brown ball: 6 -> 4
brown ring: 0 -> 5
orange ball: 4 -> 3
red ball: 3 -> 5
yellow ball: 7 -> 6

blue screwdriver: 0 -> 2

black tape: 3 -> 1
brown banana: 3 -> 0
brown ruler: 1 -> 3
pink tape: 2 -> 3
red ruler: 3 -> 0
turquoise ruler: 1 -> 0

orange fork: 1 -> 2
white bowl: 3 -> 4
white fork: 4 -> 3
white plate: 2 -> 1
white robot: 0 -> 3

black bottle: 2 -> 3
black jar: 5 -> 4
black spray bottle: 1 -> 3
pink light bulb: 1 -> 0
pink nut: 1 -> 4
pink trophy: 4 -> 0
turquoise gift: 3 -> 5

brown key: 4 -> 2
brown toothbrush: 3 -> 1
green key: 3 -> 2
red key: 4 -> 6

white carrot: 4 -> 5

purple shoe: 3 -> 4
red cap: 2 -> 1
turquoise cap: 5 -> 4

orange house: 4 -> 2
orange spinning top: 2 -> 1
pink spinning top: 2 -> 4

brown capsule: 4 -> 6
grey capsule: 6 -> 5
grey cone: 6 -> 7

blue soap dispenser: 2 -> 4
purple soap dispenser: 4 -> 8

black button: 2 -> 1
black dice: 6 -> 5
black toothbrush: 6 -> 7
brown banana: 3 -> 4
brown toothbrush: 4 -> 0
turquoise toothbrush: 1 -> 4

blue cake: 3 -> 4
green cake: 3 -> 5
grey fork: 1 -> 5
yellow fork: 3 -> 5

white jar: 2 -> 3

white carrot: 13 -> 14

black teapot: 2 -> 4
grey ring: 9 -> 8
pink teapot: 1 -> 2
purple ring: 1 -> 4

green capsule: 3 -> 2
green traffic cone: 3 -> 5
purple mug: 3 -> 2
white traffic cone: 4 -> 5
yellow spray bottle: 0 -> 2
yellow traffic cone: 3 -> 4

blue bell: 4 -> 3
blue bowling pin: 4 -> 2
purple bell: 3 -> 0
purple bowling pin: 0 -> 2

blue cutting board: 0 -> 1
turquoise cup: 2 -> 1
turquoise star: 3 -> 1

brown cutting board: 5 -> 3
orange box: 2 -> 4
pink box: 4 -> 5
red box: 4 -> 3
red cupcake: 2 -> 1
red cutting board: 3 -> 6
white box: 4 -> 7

┄┄┄┄┄┄┄┄┄┄

_WHAT TO PRODUCE_
Please copy, exactly as written, every line in the listing above from the line with "white plate: 2 -> 1" up to and including the line with "purple shoe: 3 -> 4".

_TASK RESPONSE_
white plate: 2 -> 1
white robot: 0 -> 3

black bottle: 2 -> 3
black jar: 5 -> 4
black spray bottle: 1 -> 3
pink light bulb: 1 -> 0
pink nut: 1 -> 4
pink trophy: 4 -> 0
turquoise gift: 3 -> 5

brown key: 4 -> 2
brown toothbrush: 3 -> 1
green key: 3 -> 2
red key: 4 -> 6

white carrot: 4 -> 5

purple shoe: 3 -> 4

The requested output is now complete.